• _What you will do_:
The response must consist of the lines below from the one with "(247, 283) = (140, 174): none -> purple cube" through the one with "(494, 174) = (318, 213): pink capsule -> none", exactly as they appear and with both ends kept.

• _Data excerpts_:
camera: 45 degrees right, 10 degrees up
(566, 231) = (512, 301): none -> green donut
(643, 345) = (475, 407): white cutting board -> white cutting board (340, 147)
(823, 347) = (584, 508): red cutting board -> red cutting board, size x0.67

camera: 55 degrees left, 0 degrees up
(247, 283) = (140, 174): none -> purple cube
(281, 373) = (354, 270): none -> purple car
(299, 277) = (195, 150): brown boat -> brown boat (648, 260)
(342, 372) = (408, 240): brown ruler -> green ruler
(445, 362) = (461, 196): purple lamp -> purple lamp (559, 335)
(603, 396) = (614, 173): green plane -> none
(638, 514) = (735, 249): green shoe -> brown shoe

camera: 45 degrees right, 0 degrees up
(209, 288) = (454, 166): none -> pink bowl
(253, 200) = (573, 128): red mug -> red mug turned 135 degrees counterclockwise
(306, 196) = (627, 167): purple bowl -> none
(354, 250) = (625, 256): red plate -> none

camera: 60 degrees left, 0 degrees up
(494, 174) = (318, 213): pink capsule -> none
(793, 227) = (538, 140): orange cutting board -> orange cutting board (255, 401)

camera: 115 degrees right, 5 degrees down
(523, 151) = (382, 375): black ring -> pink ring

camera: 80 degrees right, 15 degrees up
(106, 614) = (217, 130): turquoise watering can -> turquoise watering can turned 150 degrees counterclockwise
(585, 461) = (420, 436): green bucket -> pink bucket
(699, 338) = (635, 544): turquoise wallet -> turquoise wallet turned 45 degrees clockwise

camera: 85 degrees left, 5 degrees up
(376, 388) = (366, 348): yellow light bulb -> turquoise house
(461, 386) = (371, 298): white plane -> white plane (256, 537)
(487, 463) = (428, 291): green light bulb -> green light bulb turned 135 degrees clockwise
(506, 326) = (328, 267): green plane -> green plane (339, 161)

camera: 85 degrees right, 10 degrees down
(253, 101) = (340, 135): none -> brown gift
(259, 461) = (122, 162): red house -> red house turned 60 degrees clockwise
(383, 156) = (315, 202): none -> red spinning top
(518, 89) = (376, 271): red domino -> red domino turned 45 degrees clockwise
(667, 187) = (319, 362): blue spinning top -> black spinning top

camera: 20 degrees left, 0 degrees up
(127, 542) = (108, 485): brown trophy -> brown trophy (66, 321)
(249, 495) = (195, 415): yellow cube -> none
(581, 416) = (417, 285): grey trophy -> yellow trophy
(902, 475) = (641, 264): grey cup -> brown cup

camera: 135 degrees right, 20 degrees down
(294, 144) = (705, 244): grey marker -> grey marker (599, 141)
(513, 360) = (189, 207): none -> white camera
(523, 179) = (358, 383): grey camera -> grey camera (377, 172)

• _Response_:
(247, 283) = (140, 174): none -> purple cube
(281, 373) = (354, 270): none -> purple car
(299, 277) = (195, 150): brown boat -> brown boat (648, 260)
(342, 372) = (408, 240): brown ruler -> green ruler
(445, 362) = (461, 196): purple lamp -> purple lamp (559, 335)
(603, 396) = (614, 173): green plane -> none
(638, 514) = (735, 249): green shoe -> brown shoe

camera: 45 degrees right, 0 degrees up
(209, 288) = (454, 166): none -> pink bowl
(253, 200) = (573, 128): red mug -> red mug turned 135 degrees counterclockwise
(306, 196) = (627, 167): purple bowl -> none
(354, 250) = (625, 256): red plate -> none

camera: 60 degrees left, 0 degrees up
(494, 174) = (318, 213): pink capsule -> none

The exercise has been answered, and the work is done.